**EXERCISE OBJECTIVE:** Quote the material exactly from the line that contains "brown pentagon: (495, 139)" through its last line. Any pictures are to be left out.

**INPUT FOR THIS TASK:**
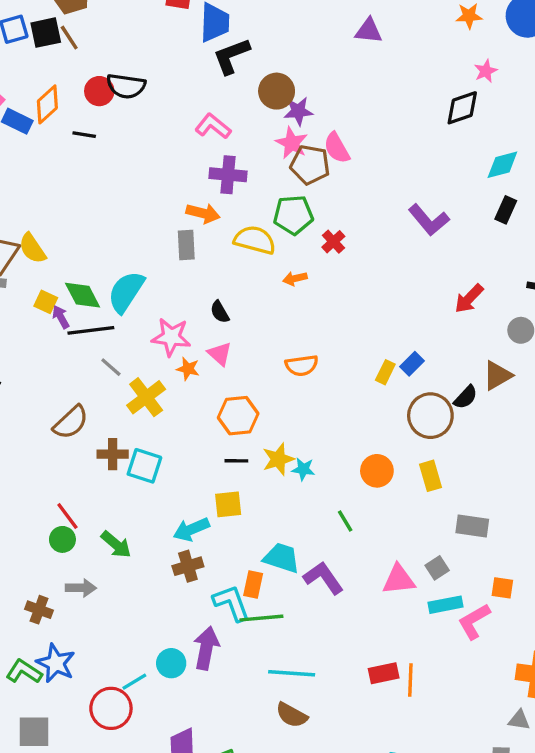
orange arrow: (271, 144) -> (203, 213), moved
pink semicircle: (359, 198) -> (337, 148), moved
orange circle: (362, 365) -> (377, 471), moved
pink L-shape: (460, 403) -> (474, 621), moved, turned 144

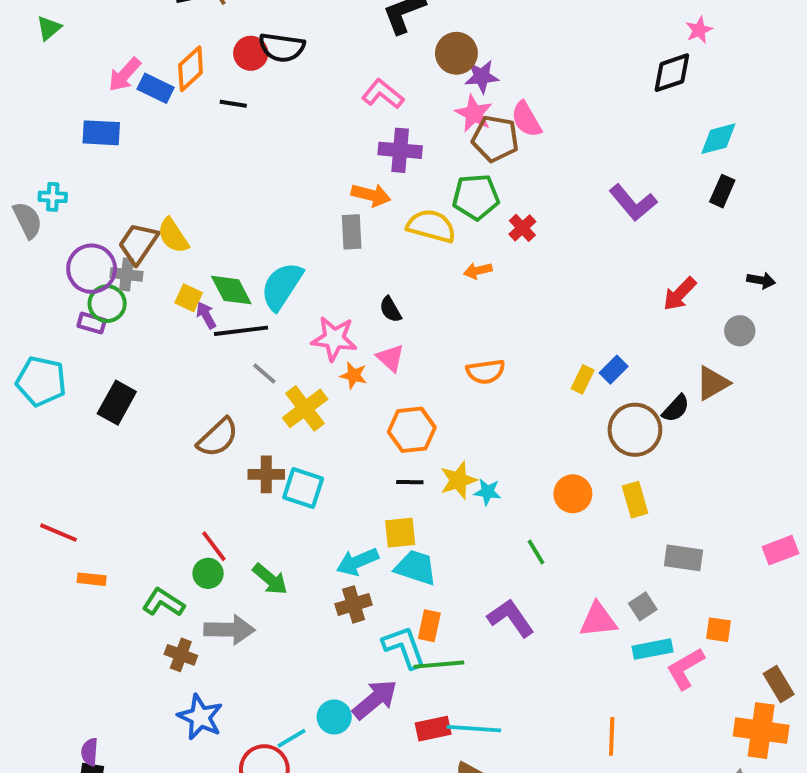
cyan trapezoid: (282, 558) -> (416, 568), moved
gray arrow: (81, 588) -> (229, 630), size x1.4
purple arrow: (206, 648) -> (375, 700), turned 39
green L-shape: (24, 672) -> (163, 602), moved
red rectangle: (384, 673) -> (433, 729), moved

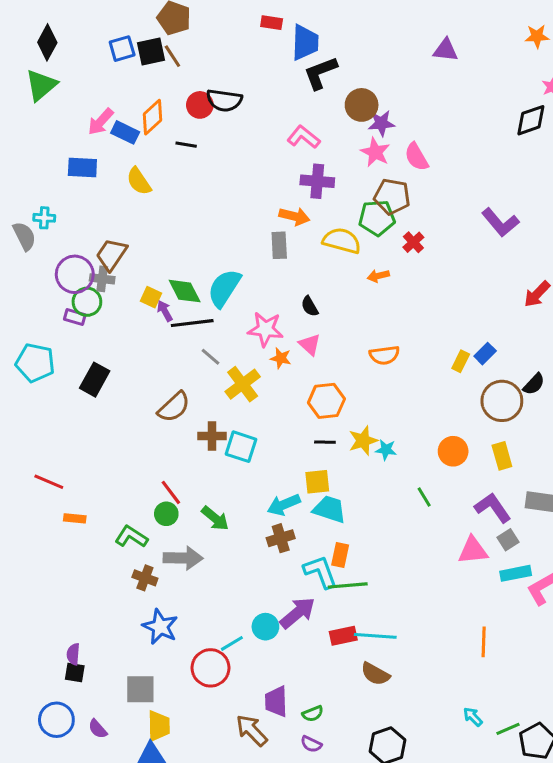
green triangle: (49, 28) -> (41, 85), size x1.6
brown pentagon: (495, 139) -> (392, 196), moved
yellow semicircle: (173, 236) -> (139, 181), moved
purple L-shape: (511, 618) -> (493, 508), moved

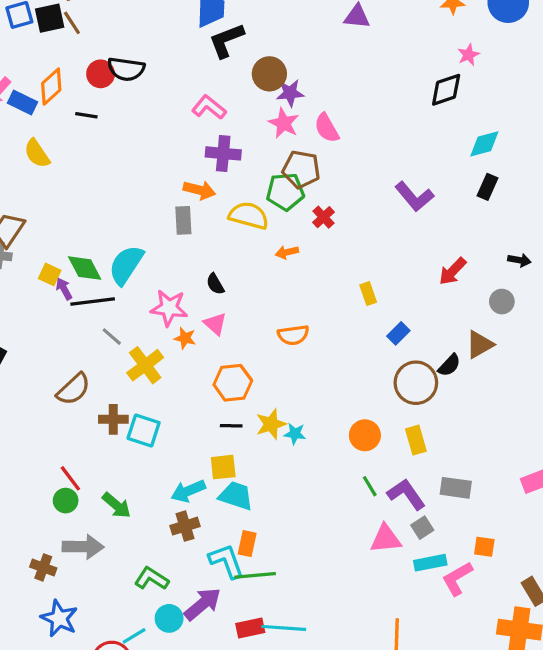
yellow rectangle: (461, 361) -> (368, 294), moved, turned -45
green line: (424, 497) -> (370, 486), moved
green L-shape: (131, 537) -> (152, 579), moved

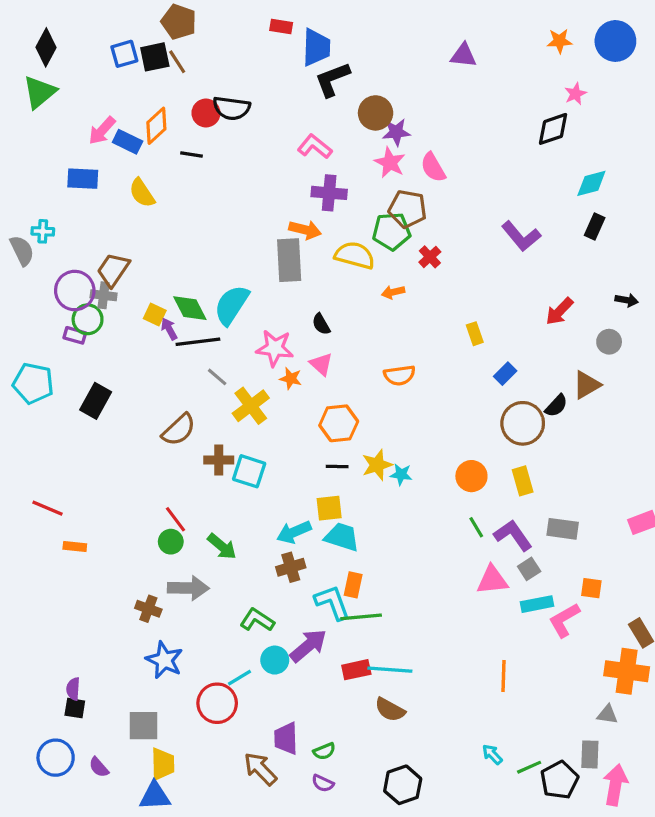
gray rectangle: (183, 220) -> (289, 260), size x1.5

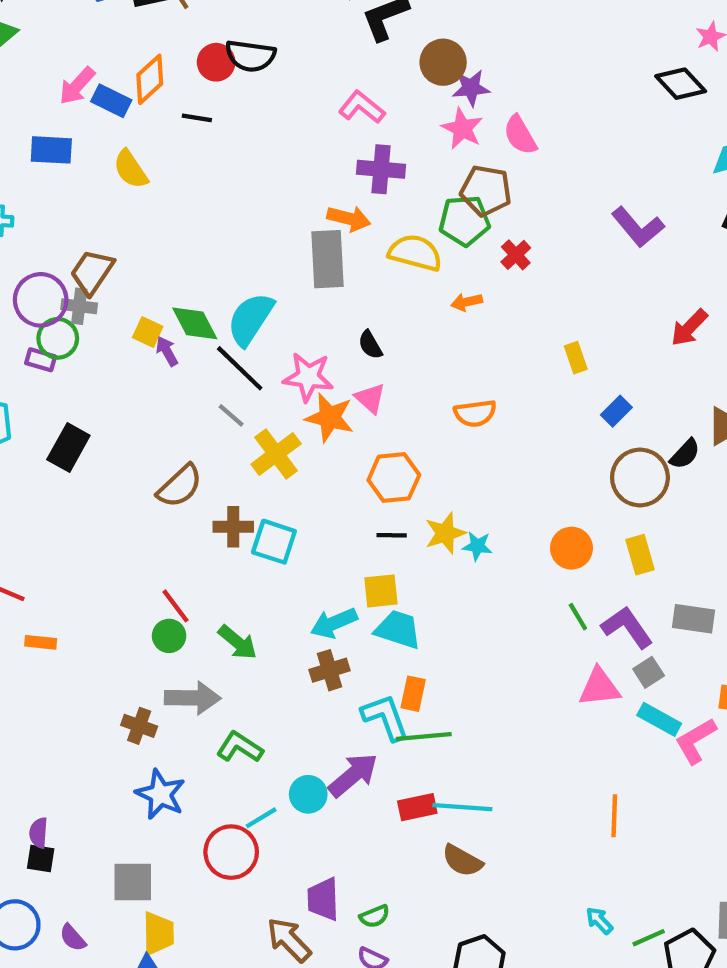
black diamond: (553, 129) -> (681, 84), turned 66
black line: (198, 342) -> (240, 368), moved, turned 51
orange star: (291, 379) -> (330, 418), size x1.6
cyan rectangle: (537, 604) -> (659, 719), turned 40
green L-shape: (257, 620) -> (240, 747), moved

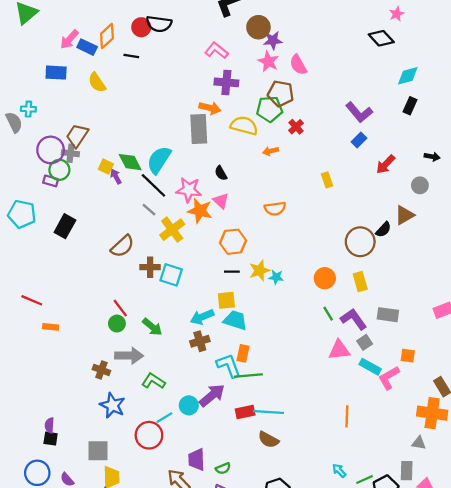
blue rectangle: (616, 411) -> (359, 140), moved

**ANSWER SECTION:**
brown pentagon: (495, 139) -> (392, 196), moved
yellow semicircle: (173, 236) -> (139, 181), moved
purple L-shape: (511, 618) -> (493, 508), moved

yellow rectangle: (461, 361) -> (368, 294), moved, turned -45
green line: (424, 497) -> (370, 486), moved
green L-shape: (131, 537) -> (152, 579), moved

gray rectangle: (183, 220) -> (289, 260), size x1.5

black diamond: (553, 129) -> (681, 84), turned 66
black line: (198, 342) -> (240, 368), moved, turned 51
orange star: (291, 379) -> (330, 418), size x1.6
cyan rectangle: (537, 604) -> (659, 719), turned 40
green L-shape: (257, 620) -> (240, 747), moved

blue rectangle: (616, 411) -> (359, 140), moved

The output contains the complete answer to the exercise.